### Given records
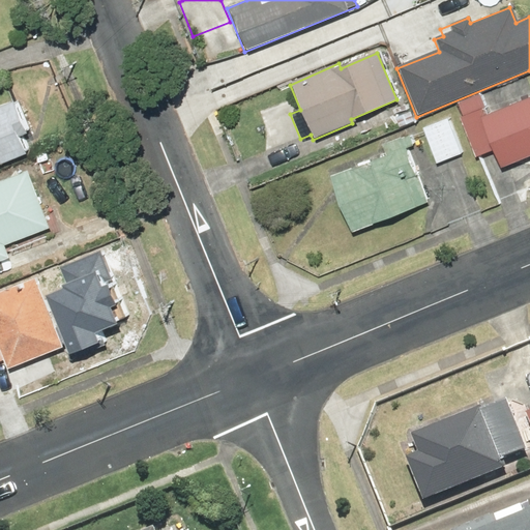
[(464,116),(458,119),(476,159),(491,153),(499,171),(529,157),(529,97),(490,116),(480,94),(458,104),(464,116)]
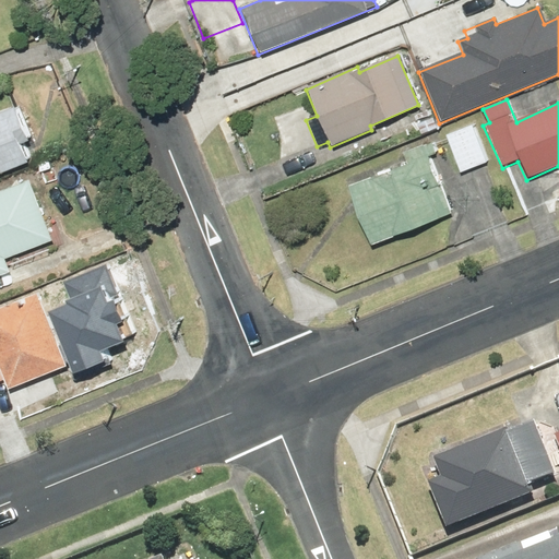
[(27,141),(15,109),(0,114),(0,175),(25,165),(18,145),(27,141)]
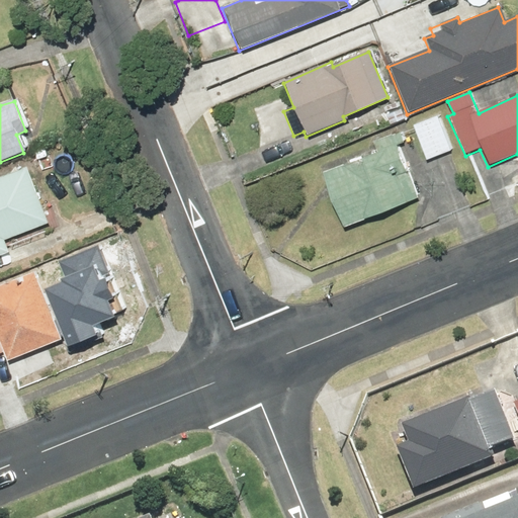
[(453,151),(439,114),(411,125),(425,161),(453,151)]
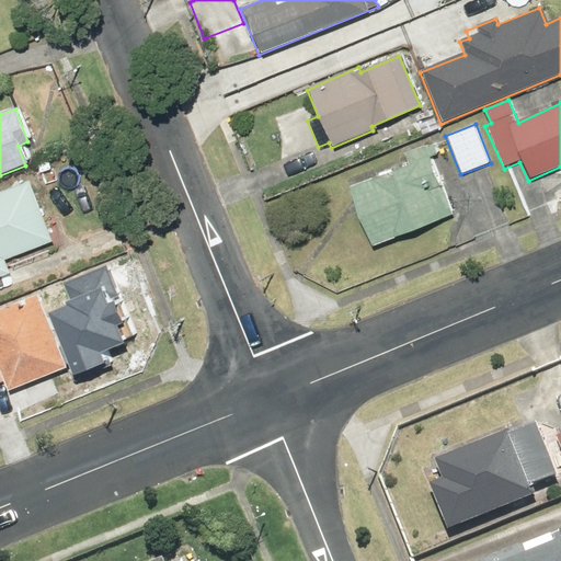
[(369,251),(453,217),(428,157),(439,152),(435,142),(402,156),(405,164),(344,190),(369,251)]
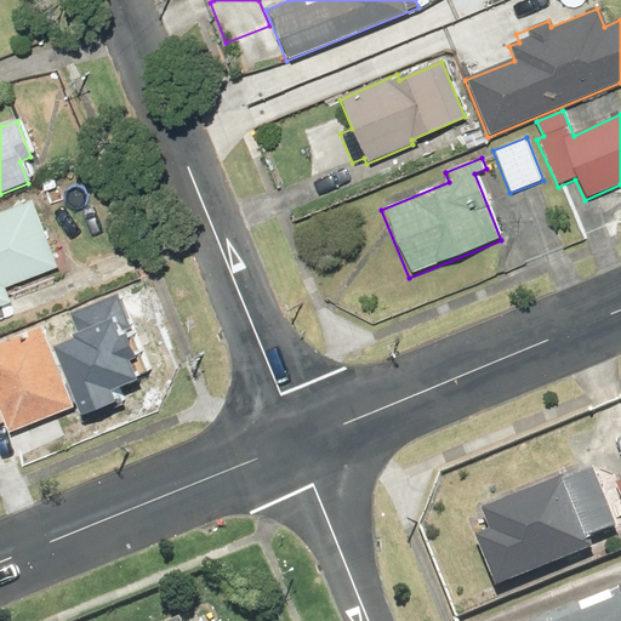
[(57,271),(30,201),(0,212),(0,308),(10,305),(5,291),(57,271)]
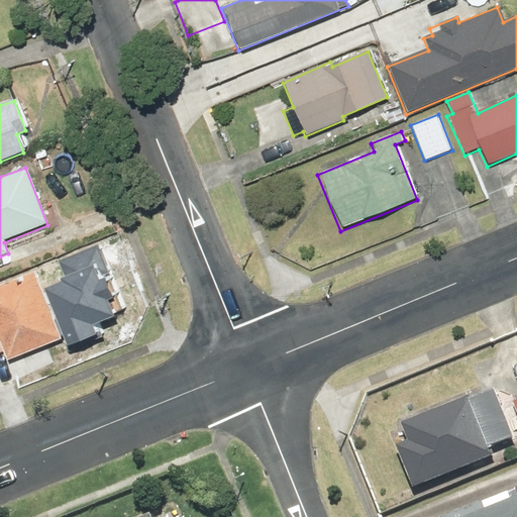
[(0,345),(7,362),(59,339),(30,274),(0,287),(0,345)]
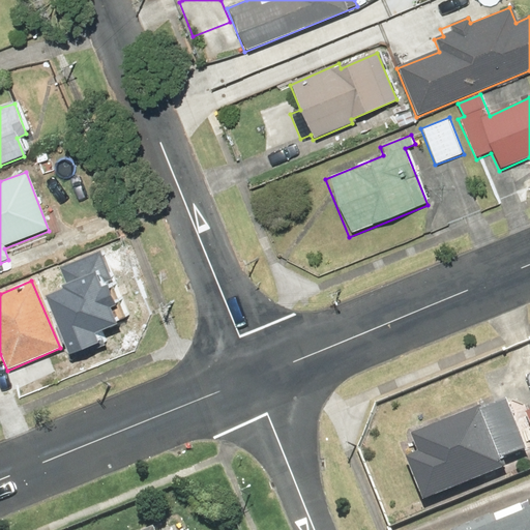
[(501,472),(499,466),(527,454),(507,407),(480,418),(478,412),(412,438),(418,455),(404,462),(420,504),(501,472)]
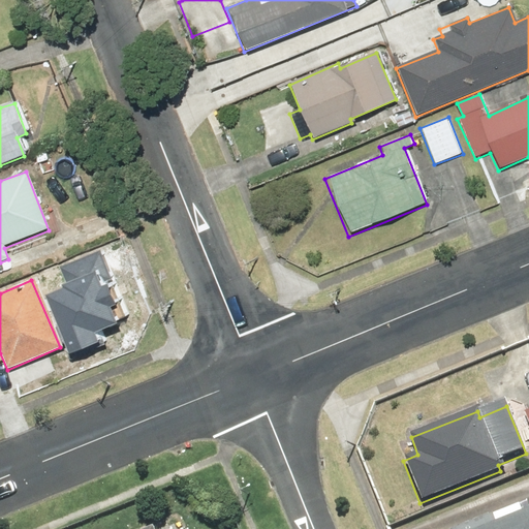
[(528,528),(528,504),(463,528),(528,528)]
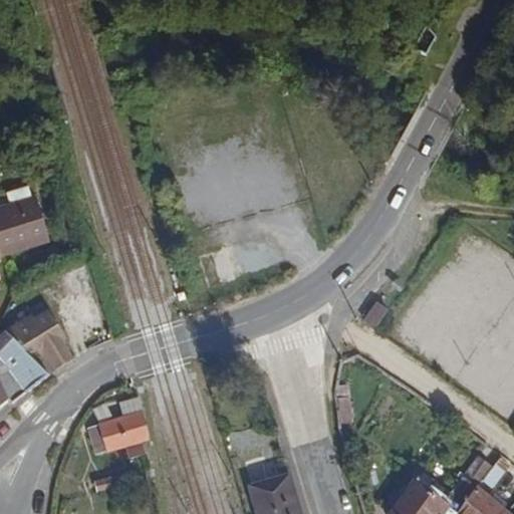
[(51,242),(39,199),(0,208),(0,249),(2,256),(51,242)]
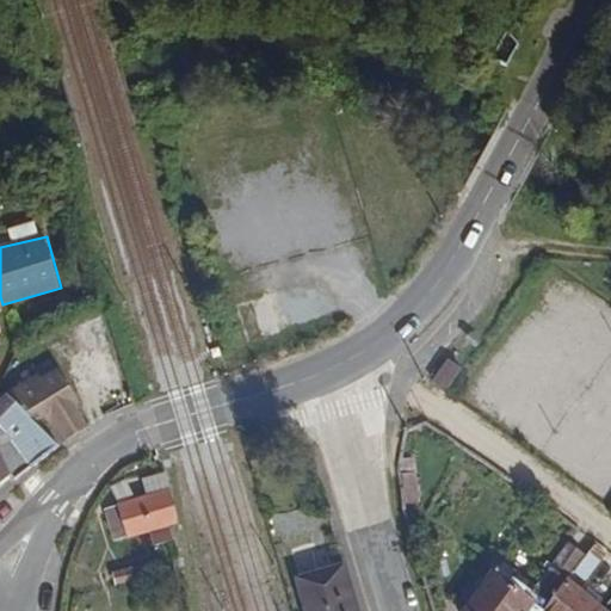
[(443,393),(461,369),(446,359),(430,382),(443,393)]
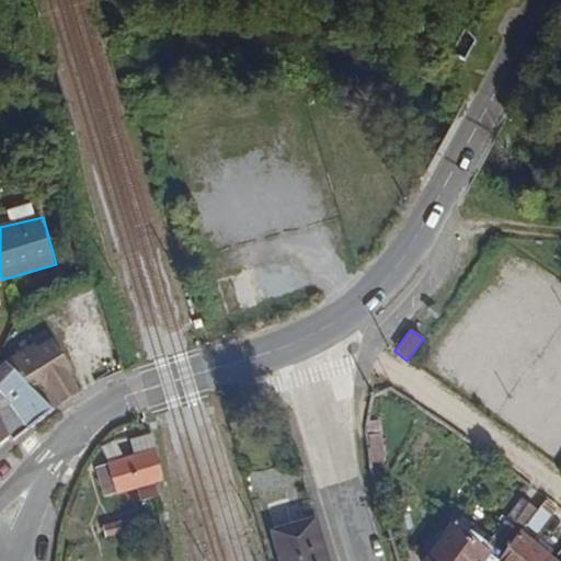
[(54,408),(81,390),(67,370),(75,367),(53,336),(8,361),(54,408)]
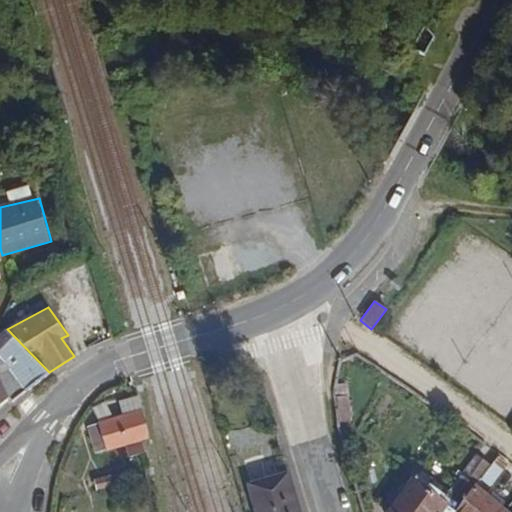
[(49,372),(7,329),(0,333),(0,407),(11,400),(13,403),(49,372)]
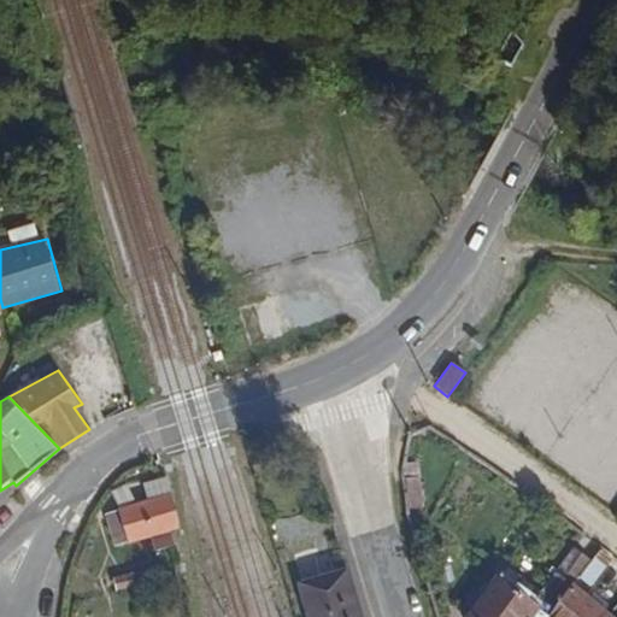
[(174,493),(169,476),(142,485),(148,500),(170,494),(174,493)]
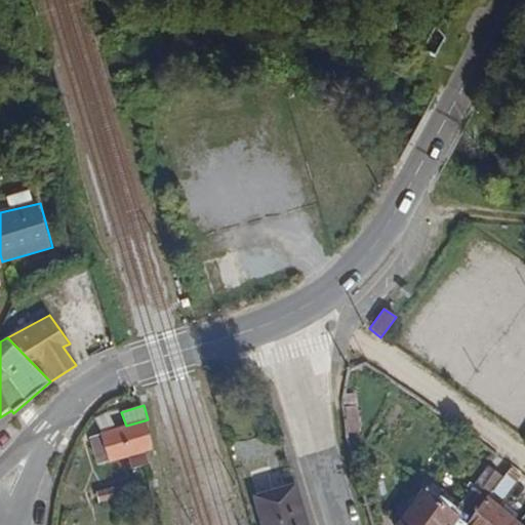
[(362,434),(361,412),(344,412),(345,435),(362,434)]
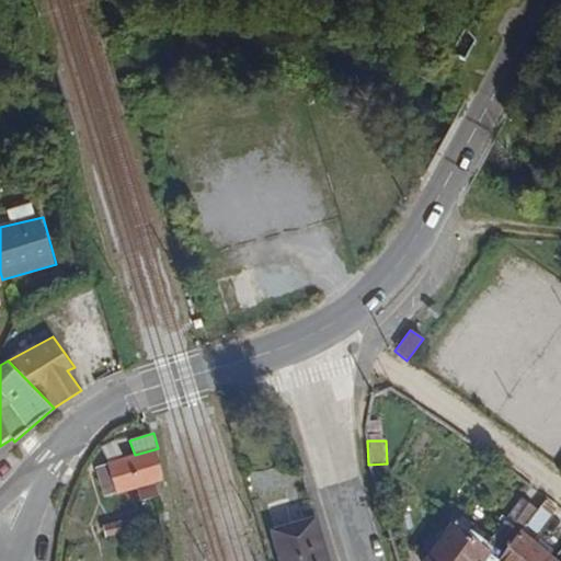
[(164,480),(155,449),(135,455),(109,464),(118,494),(164,480)]
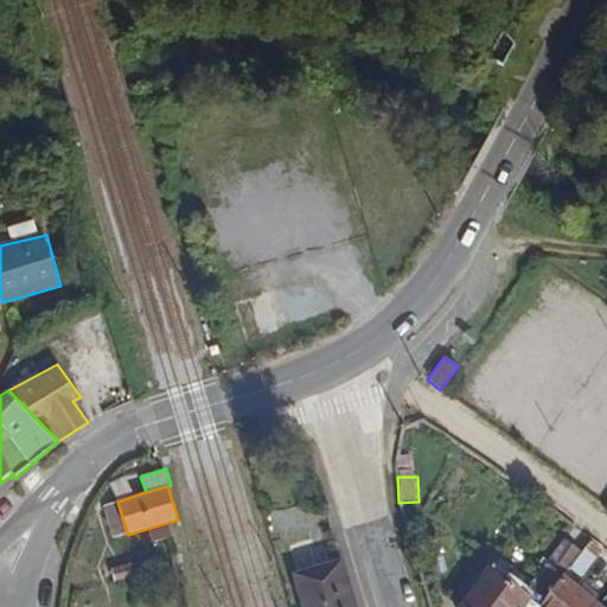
[(524,601),(490,576),(465,606),(542,606),(563,580),(570,570),(585,551),(569,540),(534,588),(524,601)]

### Instruction
The answer must be an exact copy of the lines from the one containing "[(51,242),(39,199),(0,208),(0,249),(2,256),(51,242)]" through the last line of the records, and nothing else. Pictures do not belong in it.

### Output of the exercise
[(51,242),(39,199),(0,208),(0,249),(2,256),(51,242)]
[(443,393),(461,369),(446,359),(430,382),(443,393)]
[(54,408),(81,390),(67,370),(75,367),(53,336),(8,361),(54,408)]
[(49,372),(7,329),(0,333),(0,407),(11,400),(13,403),(49,372)]
[(174,493),(169,476),(142,485),(148,500),(170,494),(174,493)]
[(362,434),(361,412),(344,412),(345,435),(362,434)]
[(164,480),(155,449),(135,455),(109,464),(118,494),(164,480)]
[(524,601),(490,576),(465,606),(542,606),(563,580),(570,570),(585,551),(569,540),(534,588),(524,601)]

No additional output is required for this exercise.